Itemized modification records

=-=-=

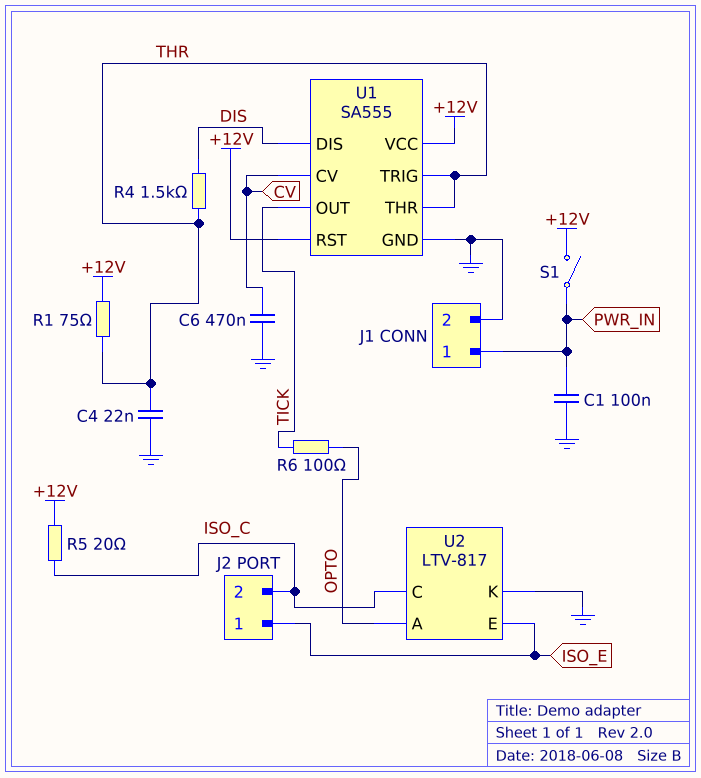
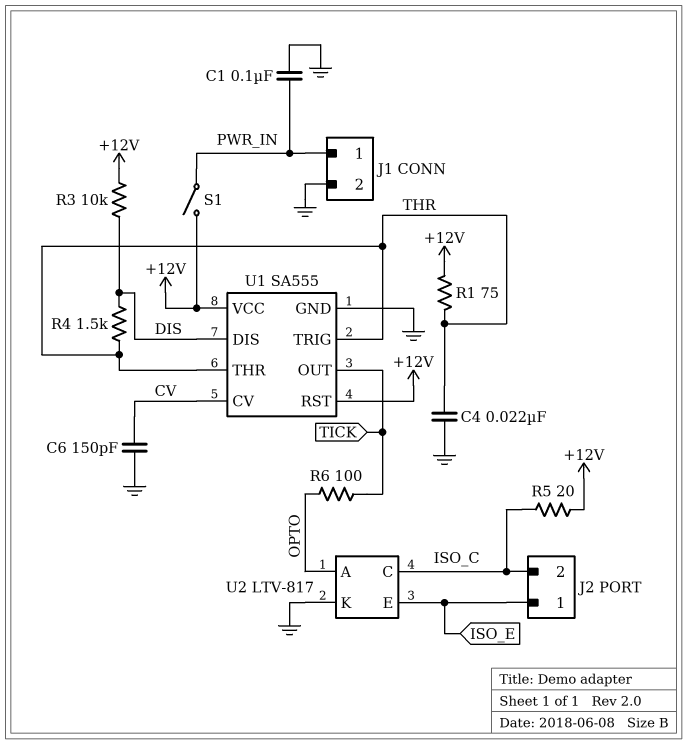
C6: 470nF (CV, GND) -> 150pF (CV, GND)
R3: none -> 10k (+12V, DIS)

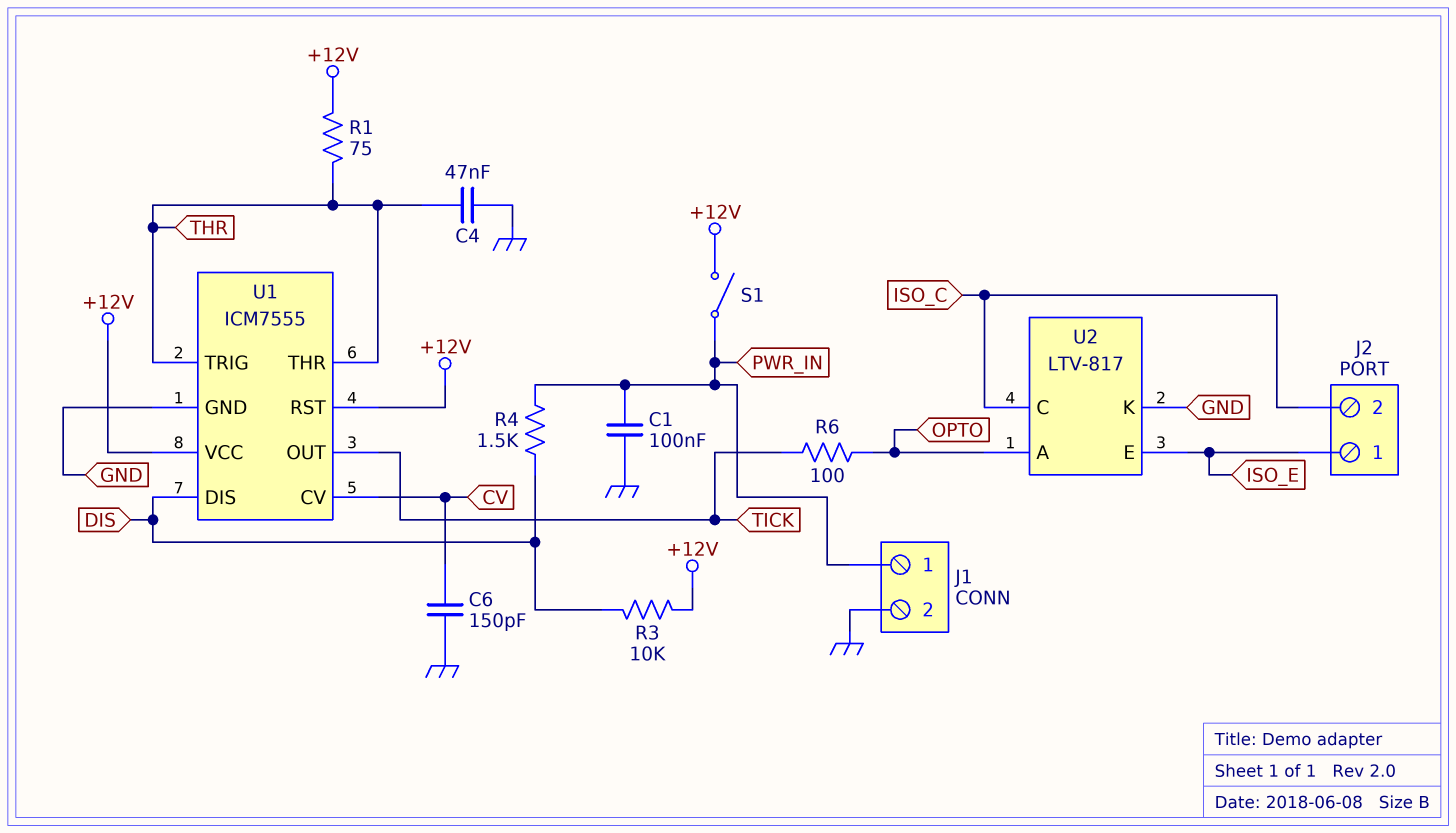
C4: 22nF (GND, THR) -> 47nF (GND, THR)
R4: 1.5k (DIS, THR) -> 1.5k (DIS, PWR_IN)
R5: 20 (+12V, ISO_C) -> none
U1: SA555 -> ICM7555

=-=-=

WHAT TO DO
Working down from the line that contains "R4: 1.5k (DIS, THR) -> 1.5k (DIS, PWR_IN)", retype each line exactly through the last line of the data, and give nothing else.

WRITTEN ANSWER
R4: 1.5k (DIS, THR) -> 1.5k (DIS, PWR_IN)
R5: 20 (+12V, ISO_C) -> none
U1: SA555 -> ICM7555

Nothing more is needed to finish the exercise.